* Brief:
Find "JOY pin SW: D10 -> A5" in the listing below, then set down only that line and each later line, unchanged, leaving out pictures.

<<<<

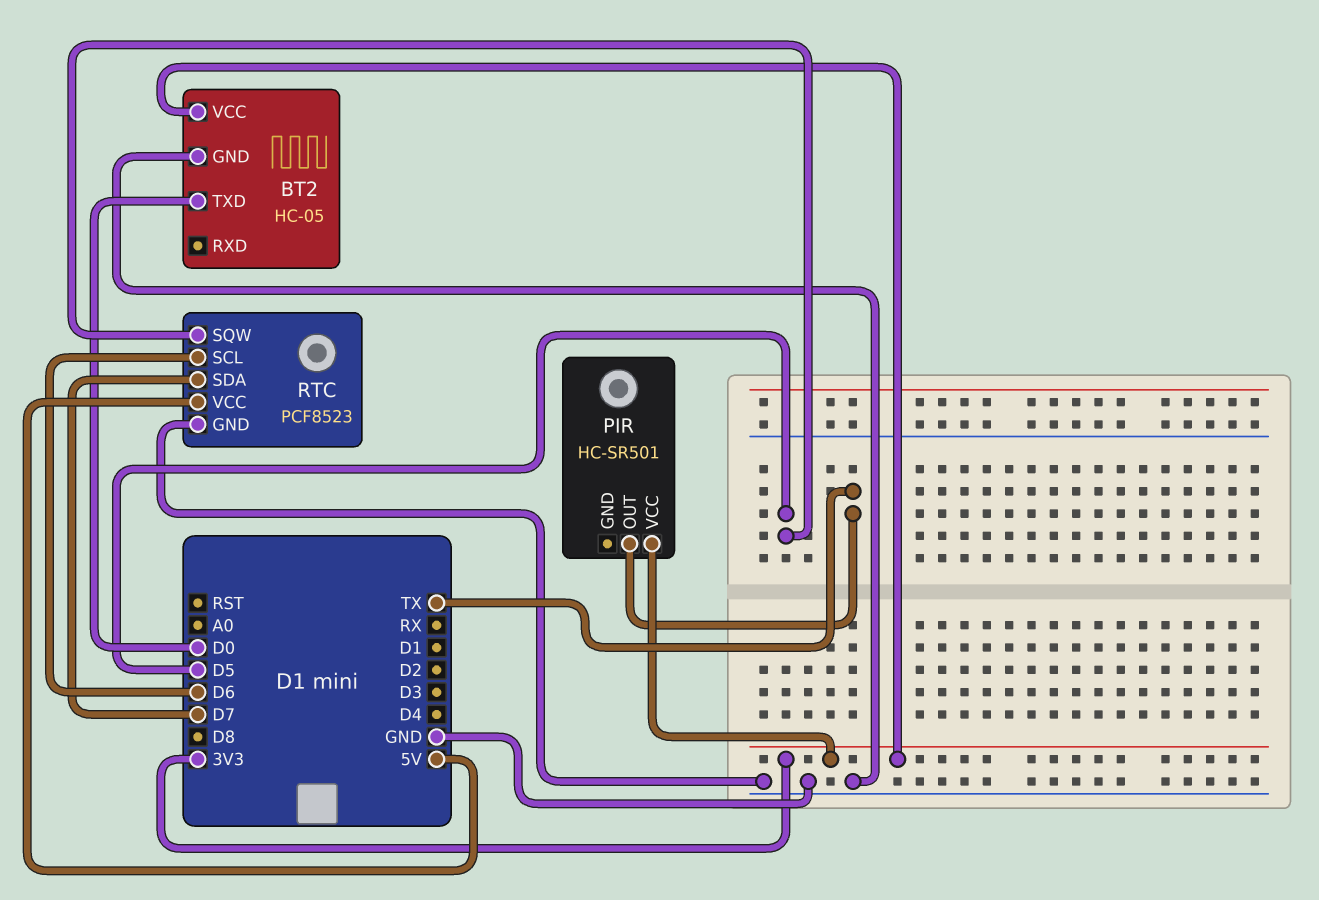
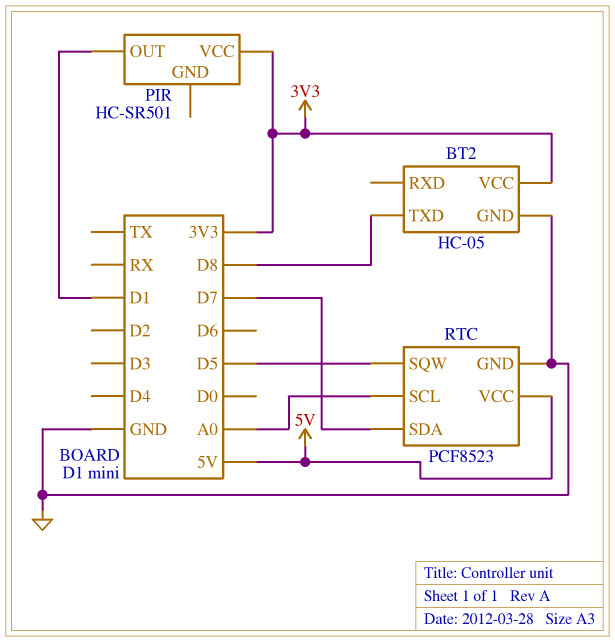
BT2 pin TXD: D0 -> D8
PIR pin OUT: TX -> D1
RTC pin SCL: D6 -> A0

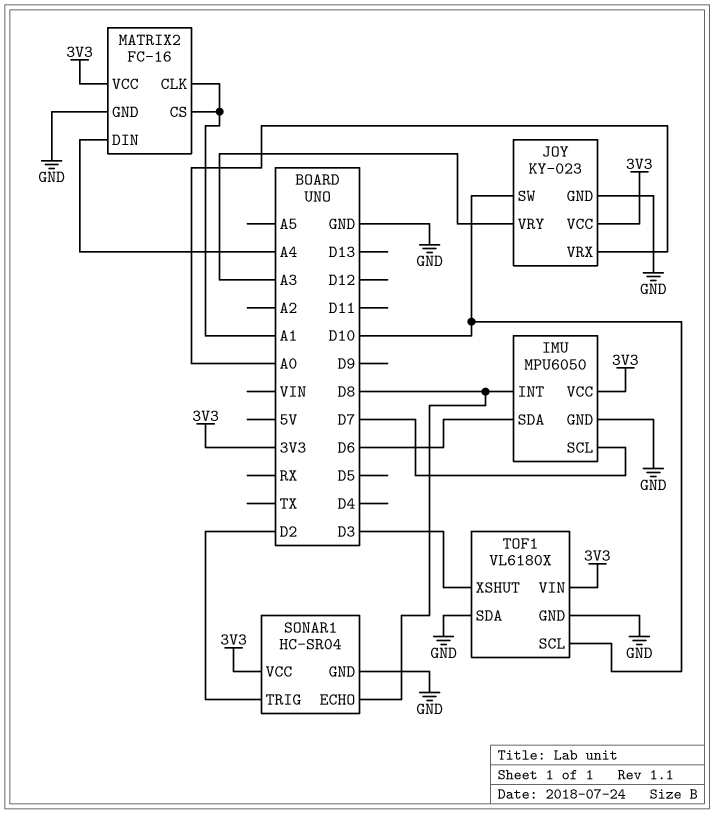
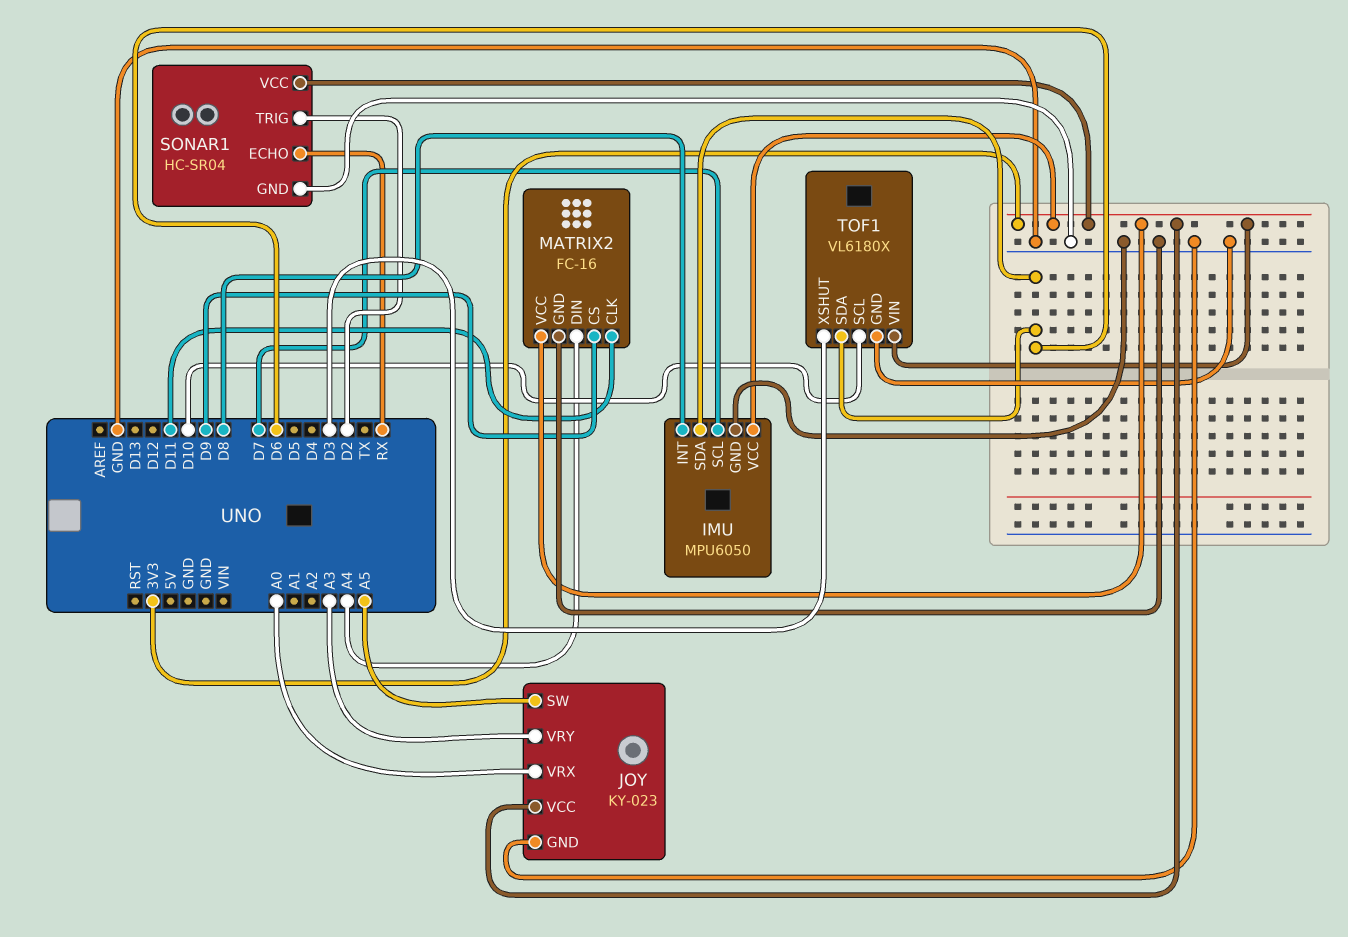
JOY pin SW: D10 -> A5
MATRIX2 pin CLK: A1 -> D11
MATRIX2 pin CS: A1 -> D9
SONAR1 pin ECHO: D8 -> RX
TOF1 pin SDA: GND -> D6

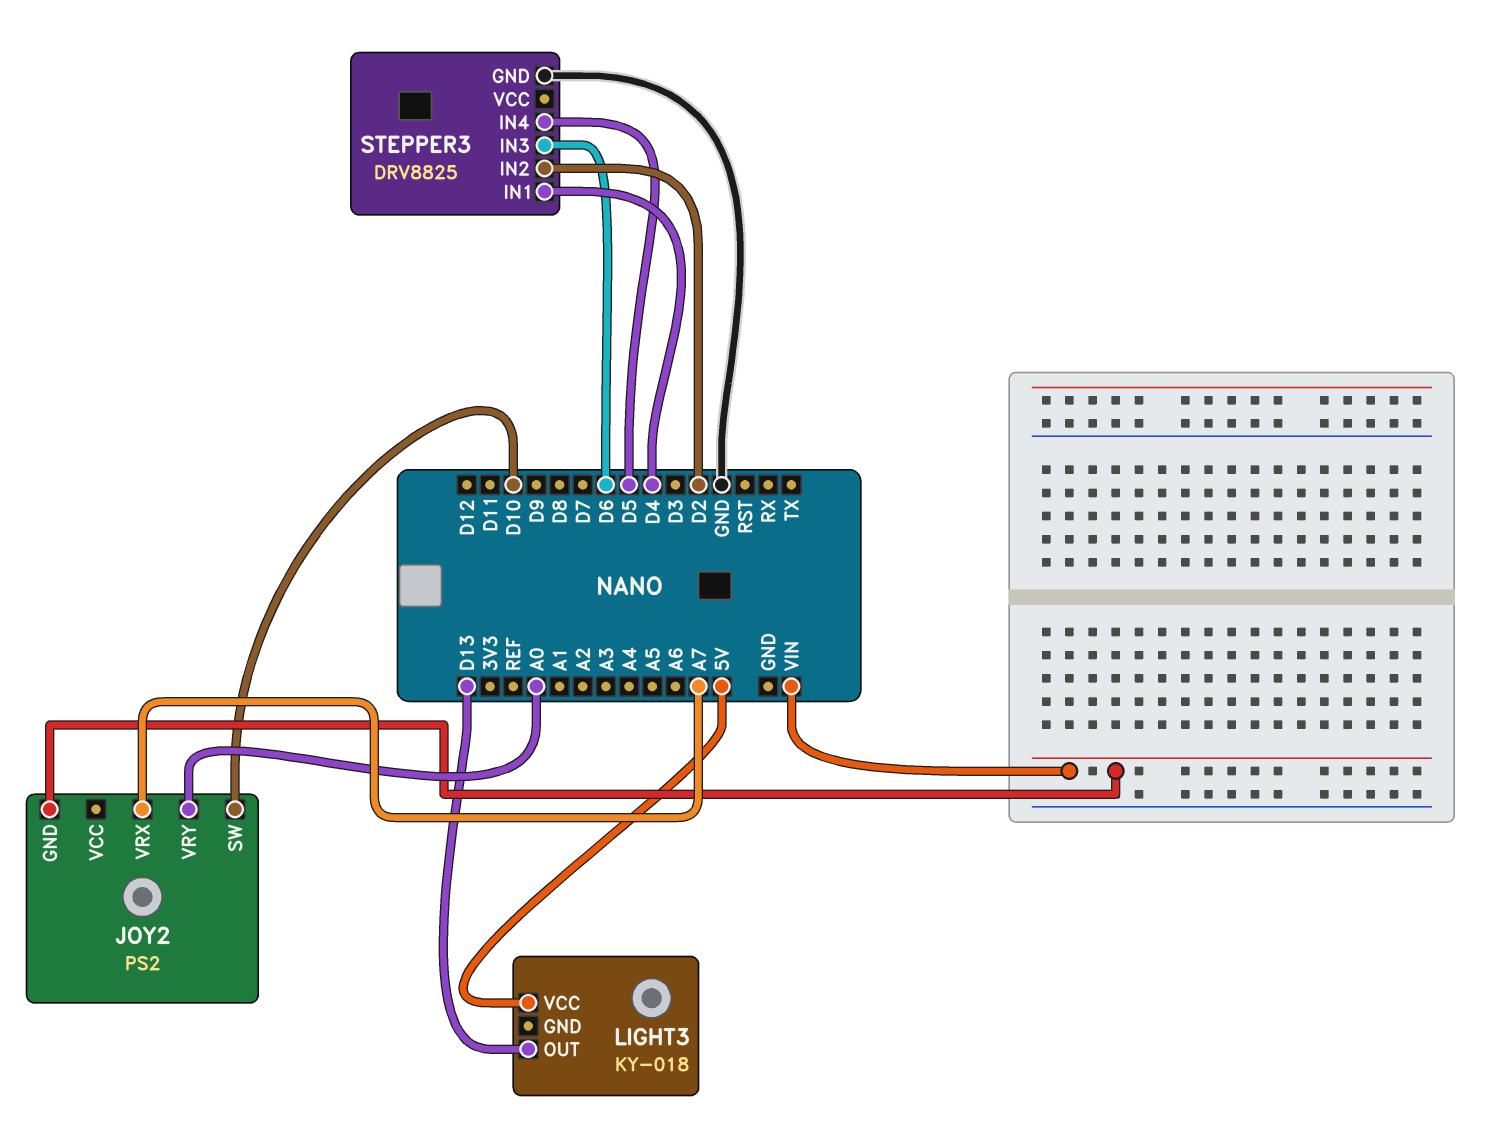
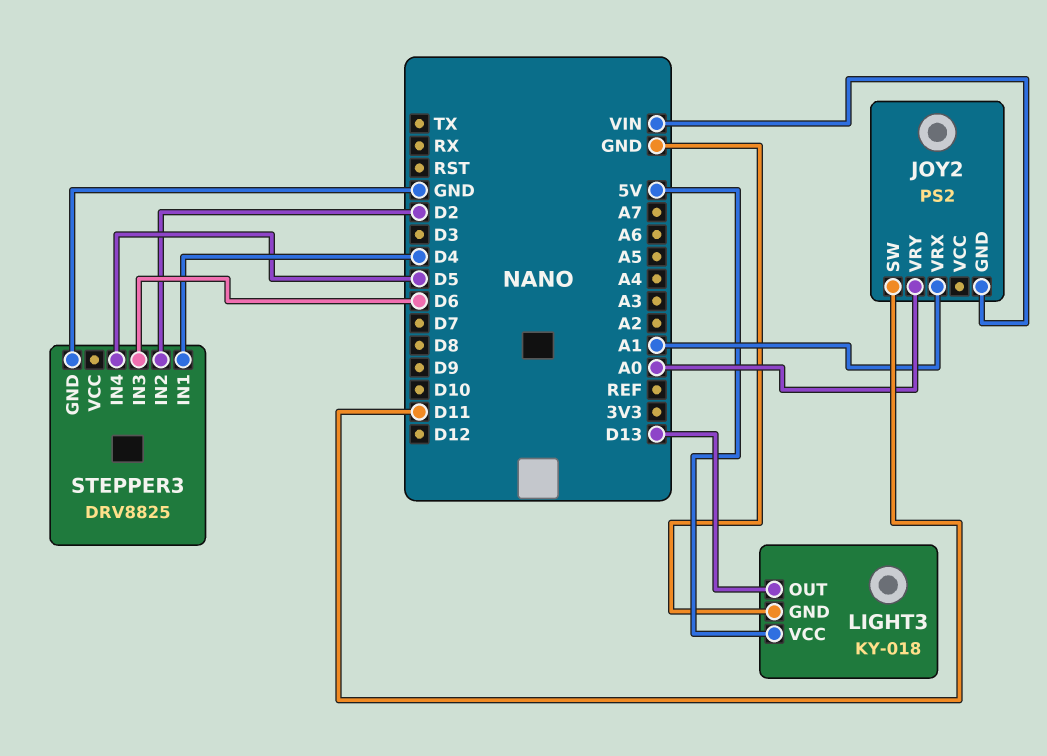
JOY2 pin SW: D10 -> D11
JOY2 pin VRX: A7 -> A1
LIGHT3 pin GND: none -> GND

>>>>

* Solution to the exercise:
JOY pin SW: D10 -> A5
MATRIX2 pin CLK: A1 -> D11
MATRIX2 pin CS: A1 -> D9
SONAR1 pin ECHO: D8 -> RX
TOF1 pin SDA: GND -> D6

JOY2 pin SW: D10 -> D11
JOY2 pin VRX: A7 -> A1
LIGHT3 pin GND: none -> GND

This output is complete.